● **Required work**: Write each line below back out exactly, omitting its pictures.

(Data items)
>>>
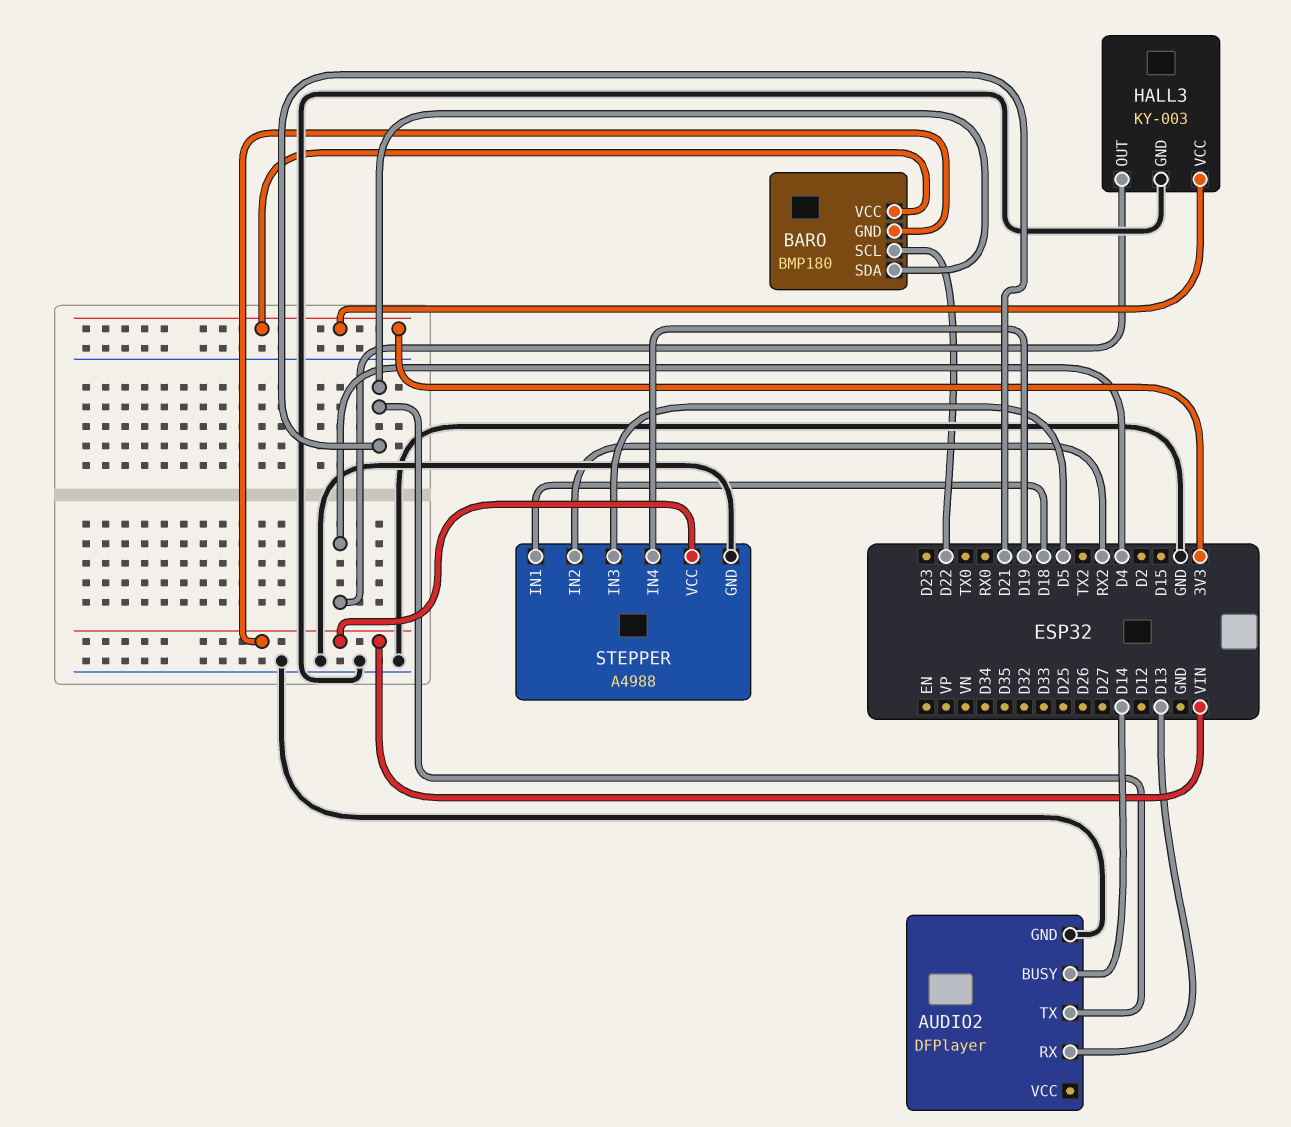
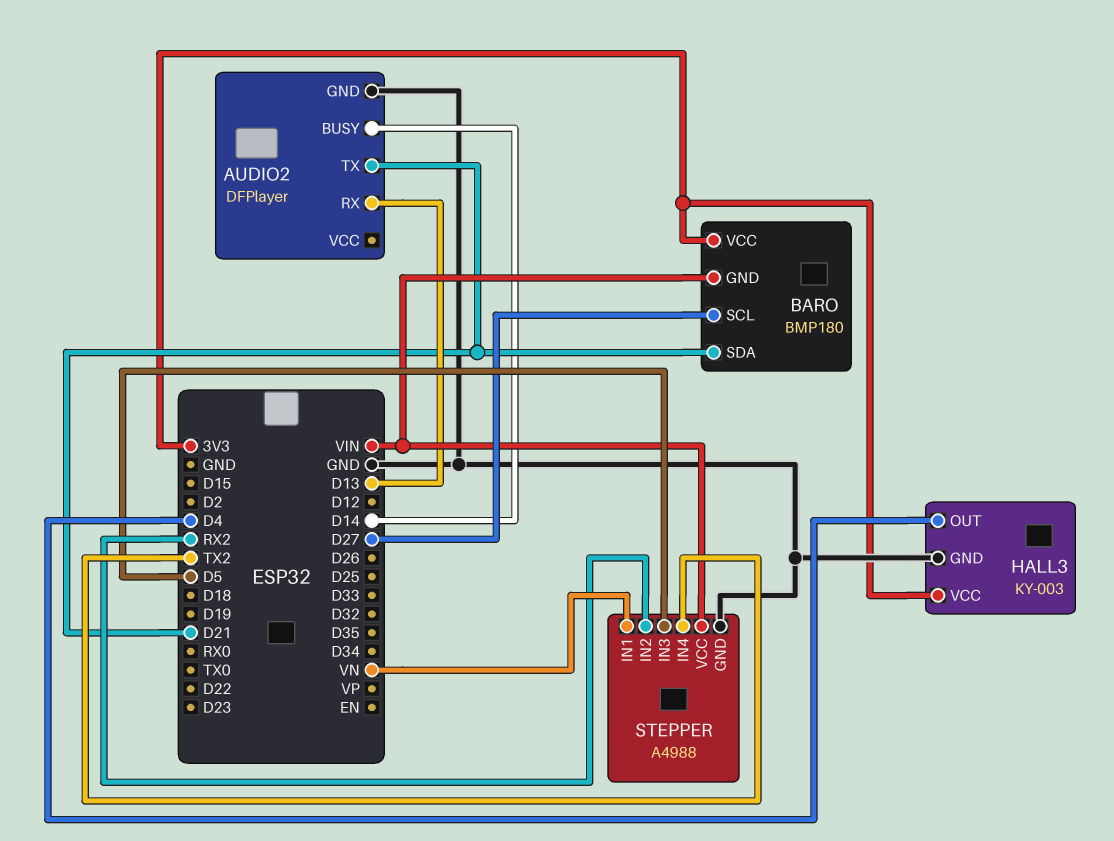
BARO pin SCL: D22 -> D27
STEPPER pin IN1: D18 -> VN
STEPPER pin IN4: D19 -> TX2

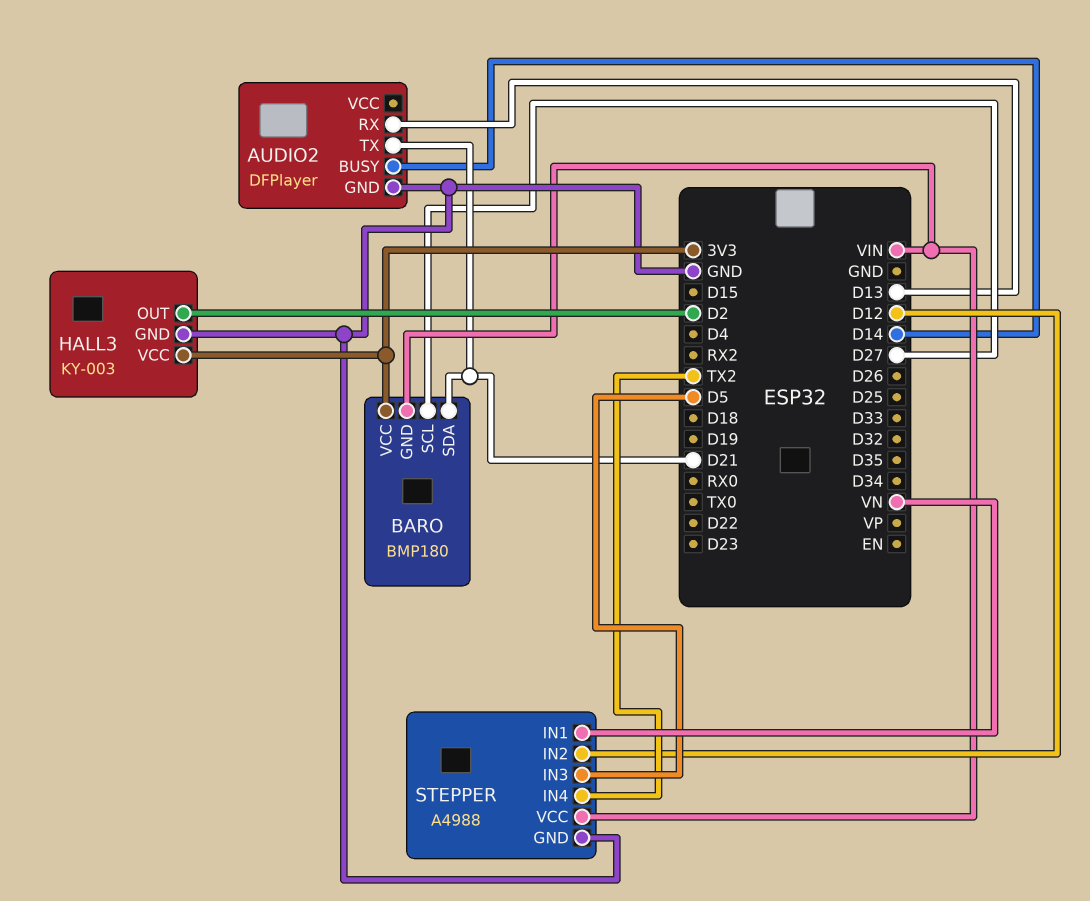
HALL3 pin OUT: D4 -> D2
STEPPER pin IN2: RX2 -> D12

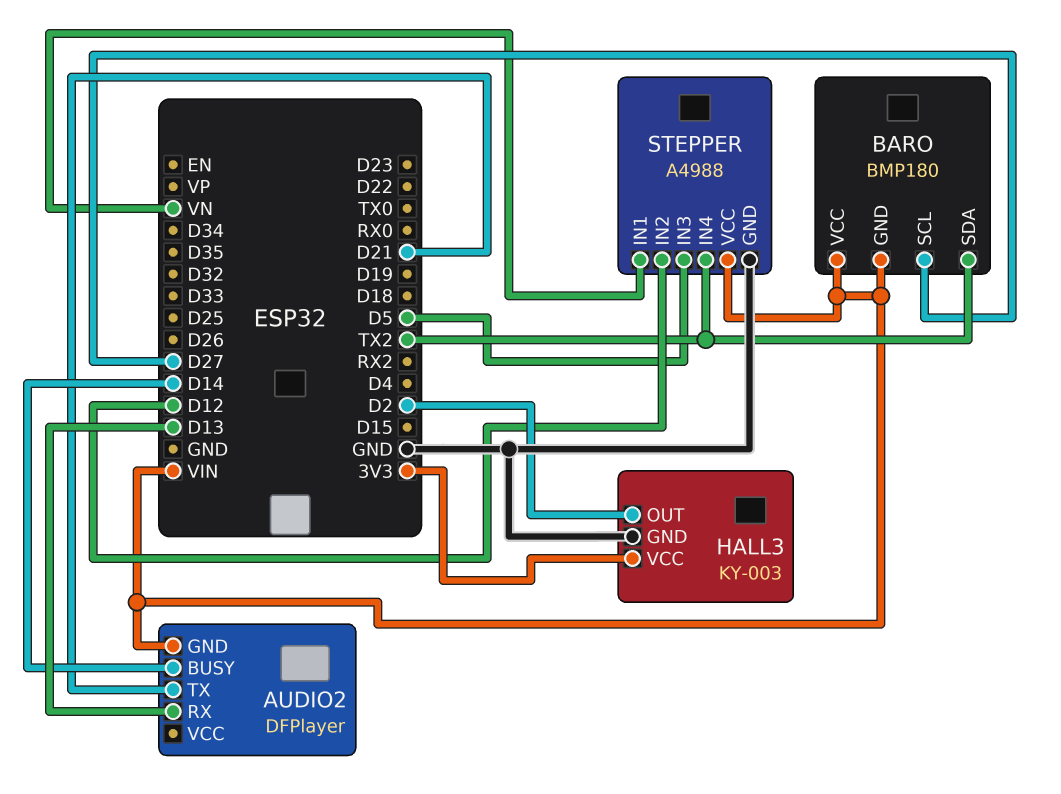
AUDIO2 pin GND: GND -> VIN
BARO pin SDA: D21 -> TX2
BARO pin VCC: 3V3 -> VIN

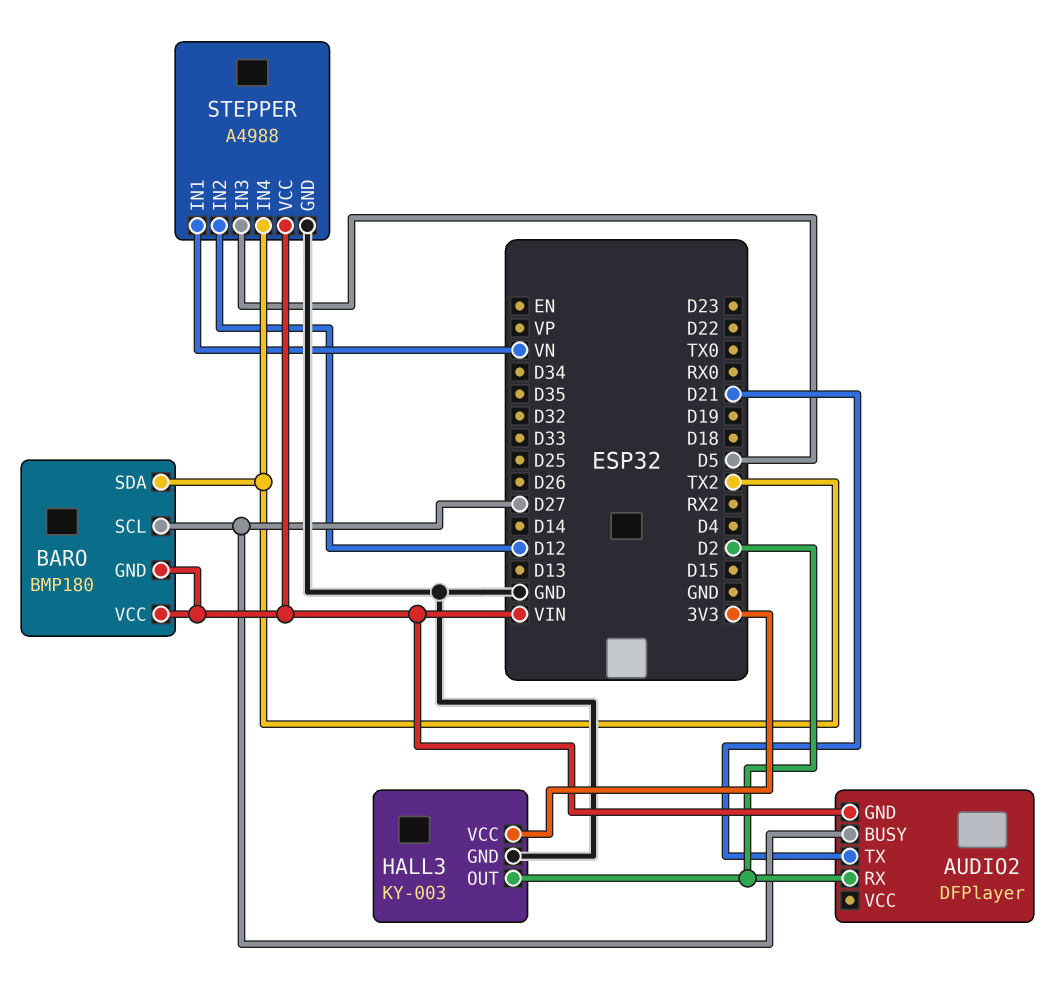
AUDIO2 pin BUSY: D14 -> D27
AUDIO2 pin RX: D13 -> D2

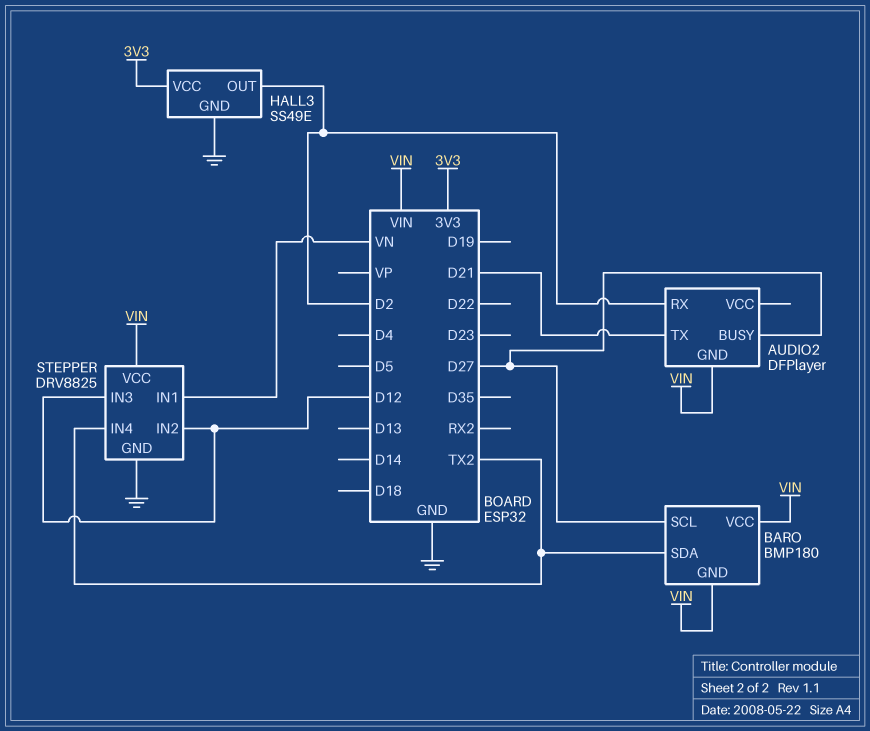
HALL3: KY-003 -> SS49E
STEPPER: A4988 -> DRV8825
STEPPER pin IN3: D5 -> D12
<<<
● **Answer to this problem**:
BARO pin SCL: D22 -> D27
STEPPER pin IN1: D18 -> VN
STEPPER pin IN4: D19 -> TX2

HALL3 pin OUT: D4 -> D2
STEPPER pin IN2: RX2 -> D12

AUDIO2 pin GND: GND -> VIN
BARO pin SDA: D21 -> TX2
BARO pin VCC: 3V3 -> VIN

AUDIO2 pin BUSY: D14 -> D27
AUDIO2 pin RX: D13 -> D2

HALL3: KY-003 -> SS49E
STEPPER: A4988 -> DRV8825
STEPPER pin IN3: D5 -> D12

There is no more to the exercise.